(Per-object count records)

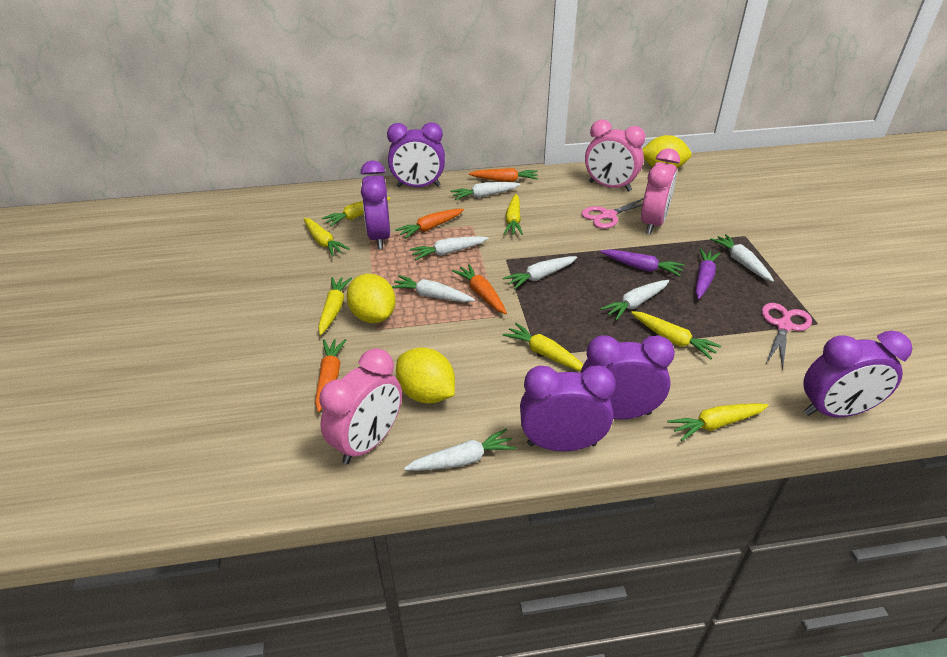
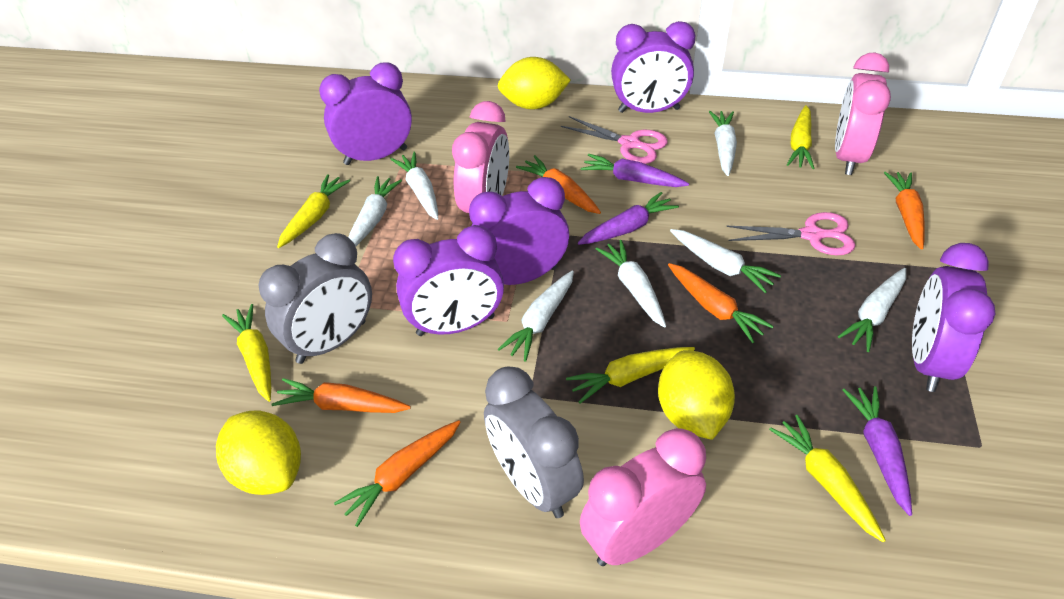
grey clock: 0 -> 2
orange carrot: 4 -> 5
purple carrot: 2 -> 3
yellow carrot: 7 -> 5

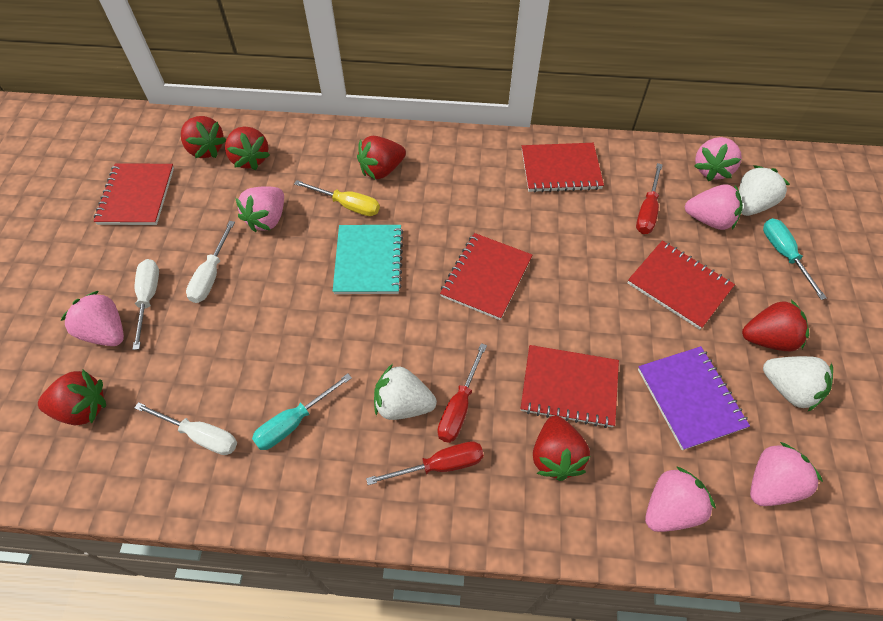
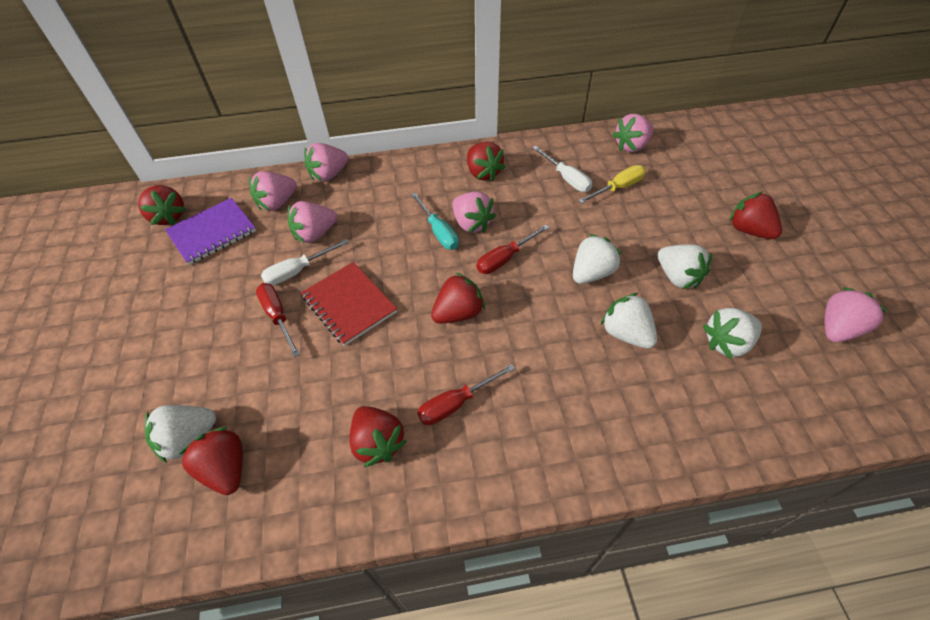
red notebook: 5 -> 1
turquoise notebook: 1 -> 0
turquoise screwdriver: 2 -> 1
white screwdriver: 3 -> 2
white strawberry: 3 -> 5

Request:
Copy out all the data above exactly, pictures excluded.

Solution:
grey clock: 0 -> 2
orange carrot: 4 -> 5
purple carrot: 2 -> 3
yellow carrot: 7 -> 5

red notebook: 5 -> 1
turquoise notebook: 1 -> 0
turquoise screwdriver: 2 -> 1
white screwdriver: 3 -> 2
white strawberry: 3 -> 5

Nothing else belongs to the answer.